» Problem requirements
Exactly the lines below from the one with "brown can [141,179,175,230]" up to and including the one with "orange bowl [508,263,585,323] -> none" make up the answer, with nothing else added.

━━━━━━━━━━━━━━━━━━━━

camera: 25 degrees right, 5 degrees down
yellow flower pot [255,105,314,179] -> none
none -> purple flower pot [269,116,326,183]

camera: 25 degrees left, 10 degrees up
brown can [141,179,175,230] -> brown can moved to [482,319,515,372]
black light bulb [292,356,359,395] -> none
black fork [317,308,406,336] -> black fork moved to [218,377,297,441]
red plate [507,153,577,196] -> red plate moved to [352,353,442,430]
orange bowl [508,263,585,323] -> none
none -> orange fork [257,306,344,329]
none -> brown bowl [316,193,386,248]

━━━━━━━━━━━━━━━━━━━━

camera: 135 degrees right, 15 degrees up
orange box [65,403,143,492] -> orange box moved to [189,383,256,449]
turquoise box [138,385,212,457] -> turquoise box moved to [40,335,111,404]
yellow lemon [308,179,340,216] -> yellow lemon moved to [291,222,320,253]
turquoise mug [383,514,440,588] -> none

━━━━━━━━━━━━━━━━━━━━

» Answer box
brown can [141,179,175,230] -> brown can moved to [482,319,515,372]
black light bulb [292,356,359,395] -> none
black fork [317,308,406,336] -> black fork moved to [218,377,297,441]
red plate [507,153,577,196] -> red plate moved to [352,353,442,430]
orange bowl [508,263,585,323] -> none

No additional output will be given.